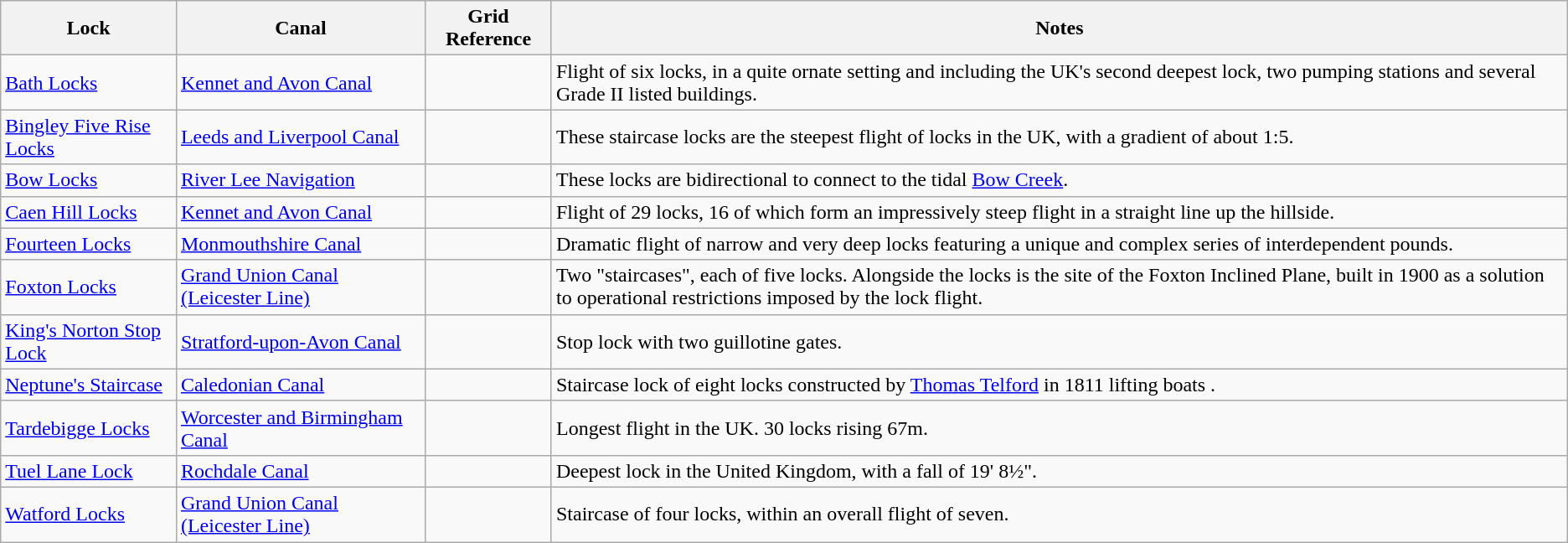
Dramatic flight of narrow and very deep locks featuring a unique and complex series of interdependent pounds. [1059, 244]
Lock [89, 28]
Notes [1059, 28]
River Lee Navigation [300, 180]
Longest flight in the UK. 30 locks rising 67m. [1059, 427]
Deepest lock in the United Kingdom, with a fall of 19' 8½". [1059, 471]
Flight of 29 locks, 16 of which form an impressively steep flight in a straight line up the hillside. [1059, 212]
King's Norton Stop Lock [89, 342]
Bath Locks [89, 82]
Caledonian Canal [300, 384]
Staircase lock of eight locks constructed by Thomas Telford in 1811 lifting boats . [1059, 384]
Tardebigge Locks [89, 427]
Tuel Lane Lock [89, 471]
Stratford-upon-Avon Canal [300, 342]
Bingley Five Rise Locks [89, 137]
These staircase locks are the steepest flight of locks in the UK, with a gradient of about 1:5. [1059, 137]
Canal [300, 28]
Stop lock with two guillotine gates. [1059, 342]
Watford Locks [89, 514]
Leeds and Liverpool Canal [300, 137]
Grid Reference [487, 28]
Bow Locks [89, 180]
Fourteen Locks [89, 244]
These locks are bidirectional to connect to the tidal Bow Creek. [1059, 180]
Rochdale Canal [300, 471]
Foxton Locks [89, 286]
Caen Hill Locks [89, 212]
Monmouthshire Canal [300, 244]
Staircase of four locks, within an overall flight of seven. [1059, 514]
Neptune's Staircase [89, 384]
Worcester and Birmingham Canal [300, 427]
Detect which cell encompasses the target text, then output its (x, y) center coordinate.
# # #
JOB
Retype the listing above line for line, changing nothing, and leave out the picture.

EXPECTED ANSWER
Dramatic flight of narrow and very deep locks featuring a unique and complex series of interdependent pounds. [1059, 244]
Lock [89, 28]
Notes [1059, 28]
River Lee Navigation [300, 180]
Longest flight in the UK. 30 locks rising 67m. [1059, 427]
Deepest lock in the United Kingdom, with a fall of 19' 8½". [1059, 471]
Flight of 29 locks, 16 of which form an impressively steep flight in a straight line up the hillside. [1059, 212]
King's Norton Stop Lock [89, 342]
Bath Locks [89, 82]
Caledonian Canal [300, 384]
Staircase lock of eight locks constructed by Thomas Telford in 1811 lifting boats . [1059, 384]
Tardebigge Locks [89, 427]
Tuel Lane Lock [89, 471]
Stratford-upon-Avon Canal [300, 342]
Bingley Five Rise Locks [89, 137]
These staircase locks are the steepest flight of locks in the UK, with a gradient of about 1:5. [1059, 137]
Canal [300, 28]
Stop lock with two guillotine gates. [1059, 342]
Watford Locks [89, 514]
Leeds and Liverpool Canal [300, 137]
Grid Reference [487, 28]
Bow Locks [89, 180]
Fourteen Locks [89, 244]
These locks are bidirectional to connect to the tidal Bow Creek. [1059, 180]
Rochdale Canal [300, 471]
Foxton Locks [89, 286]
Caen Hill Locks [89, 212]
Monmouthshire Canal [300, 244]
Staircase of four locks, within an overall flight of seven. [1059, 514]
Neptune's Staircase [89, 384]
Worcester and Birmingham Canal [300, 427]
Detect which cell encompasses the target text, then output its (x, y) center coordinate.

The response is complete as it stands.